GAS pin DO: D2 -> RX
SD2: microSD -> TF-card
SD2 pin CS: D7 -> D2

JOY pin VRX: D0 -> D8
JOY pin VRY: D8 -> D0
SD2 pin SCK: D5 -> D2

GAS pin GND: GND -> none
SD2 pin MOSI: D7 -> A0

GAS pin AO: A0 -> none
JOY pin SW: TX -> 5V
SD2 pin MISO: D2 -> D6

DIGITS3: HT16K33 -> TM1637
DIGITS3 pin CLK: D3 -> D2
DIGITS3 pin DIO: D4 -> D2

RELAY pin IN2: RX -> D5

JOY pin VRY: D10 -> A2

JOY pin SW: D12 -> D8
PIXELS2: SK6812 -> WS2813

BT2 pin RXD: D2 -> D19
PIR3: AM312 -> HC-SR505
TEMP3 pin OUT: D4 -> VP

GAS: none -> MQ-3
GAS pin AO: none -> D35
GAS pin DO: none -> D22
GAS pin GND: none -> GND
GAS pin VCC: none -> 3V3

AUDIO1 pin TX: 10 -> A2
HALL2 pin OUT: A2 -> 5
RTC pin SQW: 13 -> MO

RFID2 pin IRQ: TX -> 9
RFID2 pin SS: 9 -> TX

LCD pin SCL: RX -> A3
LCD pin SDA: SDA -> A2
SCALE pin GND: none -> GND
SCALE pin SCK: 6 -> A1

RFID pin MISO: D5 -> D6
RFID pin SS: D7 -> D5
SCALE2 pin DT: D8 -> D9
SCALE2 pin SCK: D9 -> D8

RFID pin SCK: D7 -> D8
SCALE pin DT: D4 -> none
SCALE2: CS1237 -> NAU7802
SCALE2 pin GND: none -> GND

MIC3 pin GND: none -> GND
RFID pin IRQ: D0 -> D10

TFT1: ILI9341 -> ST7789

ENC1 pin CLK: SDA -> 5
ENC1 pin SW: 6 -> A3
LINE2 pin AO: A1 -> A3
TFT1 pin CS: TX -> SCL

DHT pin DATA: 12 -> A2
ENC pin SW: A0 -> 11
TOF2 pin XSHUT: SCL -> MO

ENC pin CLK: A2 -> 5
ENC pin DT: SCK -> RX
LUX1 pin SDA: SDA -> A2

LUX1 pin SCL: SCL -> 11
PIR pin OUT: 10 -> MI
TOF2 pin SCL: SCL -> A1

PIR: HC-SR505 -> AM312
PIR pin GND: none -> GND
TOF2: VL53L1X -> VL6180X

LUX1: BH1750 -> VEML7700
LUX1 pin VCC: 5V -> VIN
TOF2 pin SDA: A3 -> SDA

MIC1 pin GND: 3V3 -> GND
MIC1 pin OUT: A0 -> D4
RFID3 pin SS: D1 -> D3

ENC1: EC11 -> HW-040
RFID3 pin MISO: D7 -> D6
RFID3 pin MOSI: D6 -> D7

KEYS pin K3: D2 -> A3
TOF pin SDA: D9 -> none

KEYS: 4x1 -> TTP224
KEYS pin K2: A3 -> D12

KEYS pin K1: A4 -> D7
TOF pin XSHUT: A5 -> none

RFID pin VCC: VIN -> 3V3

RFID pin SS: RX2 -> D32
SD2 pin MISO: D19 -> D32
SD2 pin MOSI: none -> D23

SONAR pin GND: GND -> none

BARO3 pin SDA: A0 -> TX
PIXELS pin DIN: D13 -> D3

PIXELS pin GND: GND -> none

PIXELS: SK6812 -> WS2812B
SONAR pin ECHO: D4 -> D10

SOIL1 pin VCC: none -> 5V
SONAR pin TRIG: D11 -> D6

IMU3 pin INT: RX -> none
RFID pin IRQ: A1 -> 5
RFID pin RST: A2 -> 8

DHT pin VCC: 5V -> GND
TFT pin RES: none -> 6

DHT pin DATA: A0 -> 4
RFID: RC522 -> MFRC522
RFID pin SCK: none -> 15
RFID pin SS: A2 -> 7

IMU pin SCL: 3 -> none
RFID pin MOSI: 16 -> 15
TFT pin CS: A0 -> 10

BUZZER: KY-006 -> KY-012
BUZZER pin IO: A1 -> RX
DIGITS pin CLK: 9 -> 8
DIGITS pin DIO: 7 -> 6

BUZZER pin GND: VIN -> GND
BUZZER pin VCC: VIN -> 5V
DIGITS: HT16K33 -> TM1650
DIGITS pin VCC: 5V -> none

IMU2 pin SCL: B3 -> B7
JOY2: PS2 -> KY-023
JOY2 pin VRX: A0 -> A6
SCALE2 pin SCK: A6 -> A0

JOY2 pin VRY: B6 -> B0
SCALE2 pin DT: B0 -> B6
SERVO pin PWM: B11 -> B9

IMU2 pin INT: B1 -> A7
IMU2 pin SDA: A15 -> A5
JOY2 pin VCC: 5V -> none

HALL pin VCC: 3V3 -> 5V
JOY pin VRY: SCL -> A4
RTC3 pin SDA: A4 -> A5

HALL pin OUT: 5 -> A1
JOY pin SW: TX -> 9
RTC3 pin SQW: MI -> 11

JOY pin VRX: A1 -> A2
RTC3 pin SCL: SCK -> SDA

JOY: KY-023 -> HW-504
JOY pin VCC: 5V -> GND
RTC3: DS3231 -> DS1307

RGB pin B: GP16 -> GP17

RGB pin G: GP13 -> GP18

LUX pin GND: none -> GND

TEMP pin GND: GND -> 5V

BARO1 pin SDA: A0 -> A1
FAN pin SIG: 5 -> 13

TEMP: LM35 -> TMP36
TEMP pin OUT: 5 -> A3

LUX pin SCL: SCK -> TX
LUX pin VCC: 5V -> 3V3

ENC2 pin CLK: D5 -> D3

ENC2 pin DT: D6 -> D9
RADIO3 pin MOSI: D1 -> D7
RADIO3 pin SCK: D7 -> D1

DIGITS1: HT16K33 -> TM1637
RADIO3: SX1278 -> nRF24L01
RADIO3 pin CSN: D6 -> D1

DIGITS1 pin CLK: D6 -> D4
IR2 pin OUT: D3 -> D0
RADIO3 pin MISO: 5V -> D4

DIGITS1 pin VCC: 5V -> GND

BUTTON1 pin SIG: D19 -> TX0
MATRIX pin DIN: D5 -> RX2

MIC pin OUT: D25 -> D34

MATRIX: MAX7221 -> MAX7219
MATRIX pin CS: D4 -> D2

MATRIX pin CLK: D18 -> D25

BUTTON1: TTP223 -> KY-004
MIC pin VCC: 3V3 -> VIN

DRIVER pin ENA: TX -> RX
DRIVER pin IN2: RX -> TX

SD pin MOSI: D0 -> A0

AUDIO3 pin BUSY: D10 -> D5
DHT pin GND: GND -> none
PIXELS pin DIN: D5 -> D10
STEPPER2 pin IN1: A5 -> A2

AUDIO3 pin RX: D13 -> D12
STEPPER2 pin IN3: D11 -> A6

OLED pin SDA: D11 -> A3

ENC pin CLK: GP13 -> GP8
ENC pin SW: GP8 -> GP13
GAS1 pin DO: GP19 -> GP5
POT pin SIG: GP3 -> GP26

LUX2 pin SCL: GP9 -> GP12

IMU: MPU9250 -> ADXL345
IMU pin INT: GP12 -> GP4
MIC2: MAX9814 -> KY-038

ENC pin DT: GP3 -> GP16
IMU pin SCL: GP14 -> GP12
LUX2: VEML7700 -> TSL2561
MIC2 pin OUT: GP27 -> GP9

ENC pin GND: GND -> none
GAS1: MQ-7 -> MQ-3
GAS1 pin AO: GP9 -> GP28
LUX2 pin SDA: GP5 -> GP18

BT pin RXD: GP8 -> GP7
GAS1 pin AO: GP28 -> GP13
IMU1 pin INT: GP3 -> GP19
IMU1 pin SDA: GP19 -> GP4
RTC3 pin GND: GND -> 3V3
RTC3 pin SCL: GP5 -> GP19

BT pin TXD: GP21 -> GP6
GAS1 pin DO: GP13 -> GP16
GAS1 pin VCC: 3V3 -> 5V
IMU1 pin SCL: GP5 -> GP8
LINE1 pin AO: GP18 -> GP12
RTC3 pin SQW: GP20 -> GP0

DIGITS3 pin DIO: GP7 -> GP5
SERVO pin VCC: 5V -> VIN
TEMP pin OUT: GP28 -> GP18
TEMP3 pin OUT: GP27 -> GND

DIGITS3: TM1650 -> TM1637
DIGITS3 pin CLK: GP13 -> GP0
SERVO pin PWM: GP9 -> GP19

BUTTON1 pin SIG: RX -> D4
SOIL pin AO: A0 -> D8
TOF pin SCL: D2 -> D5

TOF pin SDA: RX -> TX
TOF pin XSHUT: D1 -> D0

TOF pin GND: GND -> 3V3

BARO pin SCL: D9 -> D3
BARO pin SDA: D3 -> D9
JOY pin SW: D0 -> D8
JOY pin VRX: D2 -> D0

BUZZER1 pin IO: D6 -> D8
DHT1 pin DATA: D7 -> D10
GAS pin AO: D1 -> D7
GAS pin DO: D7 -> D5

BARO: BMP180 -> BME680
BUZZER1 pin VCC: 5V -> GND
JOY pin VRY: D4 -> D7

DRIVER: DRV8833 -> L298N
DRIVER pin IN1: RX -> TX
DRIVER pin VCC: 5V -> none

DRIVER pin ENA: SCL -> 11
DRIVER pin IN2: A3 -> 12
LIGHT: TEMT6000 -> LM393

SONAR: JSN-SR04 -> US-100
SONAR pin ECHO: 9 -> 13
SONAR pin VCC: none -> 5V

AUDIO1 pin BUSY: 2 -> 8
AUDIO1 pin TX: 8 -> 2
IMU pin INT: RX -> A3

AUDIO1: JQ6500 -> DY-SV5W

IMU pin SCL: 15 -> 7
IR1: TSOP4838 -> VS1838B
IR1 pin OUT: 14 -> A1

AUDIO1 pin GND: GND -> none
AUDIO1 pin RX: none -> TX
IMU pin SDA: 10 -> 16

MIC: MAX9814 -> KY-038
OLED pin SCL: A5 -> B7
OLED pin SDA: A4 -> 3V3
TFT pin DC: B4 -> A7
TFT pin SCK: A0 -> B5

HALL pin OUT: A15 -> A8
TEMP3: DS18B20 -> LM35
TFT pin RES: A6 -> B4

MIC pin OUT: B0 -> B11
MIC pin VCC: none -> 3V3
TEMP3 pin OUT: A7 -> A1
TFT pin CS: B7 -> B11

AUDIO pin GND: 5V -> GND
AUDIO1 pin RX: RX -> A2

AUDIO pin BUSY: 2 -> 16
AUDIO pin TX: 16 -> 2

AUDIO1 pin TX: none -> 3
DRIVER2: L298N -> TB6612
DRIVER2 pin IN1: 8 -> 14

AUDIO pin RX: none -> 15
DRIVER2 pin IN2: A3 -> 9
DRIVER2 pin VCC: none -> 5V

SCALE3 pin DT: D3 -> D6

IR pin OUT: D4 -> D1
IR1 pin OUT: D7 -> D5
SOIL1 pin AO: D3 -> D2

#### WHAT THE TASK ASKS:
Go through the material above and output exactly the lines from the one containing "ENC pin CLK: A2 -> 5" through the one containing "KEYS pin K2: A3 -> D12".

#### RESPONSE AREA:
ENC pin CLK: A2 -> 5
ENC pin DT: SCK -> RX
LUX1 pin SDA: SDA -> A2

LUX1 pin SCL: SCL -> 11
PIR pin OUT: 10 -> MI
TOF2 pin SCL: SCL -> A1

PIR: HC-SR505 -> AM312
PIR pin GND: none -> GND
TOF2: VL53L1X -> VL6180X

LUX1: BH1750 -> VEML7700
LUX1 pin VCC: 5V -> VIN
TOF2 pin SDA: A3 -> SDA

MIC1 pin GND: 3V3 -> GND
MIC1 pin OUT: A0 -> D4
RFID3 pin SS: D1 -> D3

ENC1: EC11 -> HW-040
RFID3 pin MISO: D7 -> D6
RFID3 pin MOSI: D6 -> D7

KEYS pin K3: D2 -> A3
TOF pin SDA: D9 -> none

KEYS: 4x1 -> TTP224
KEYS pin K2: A3 -> D12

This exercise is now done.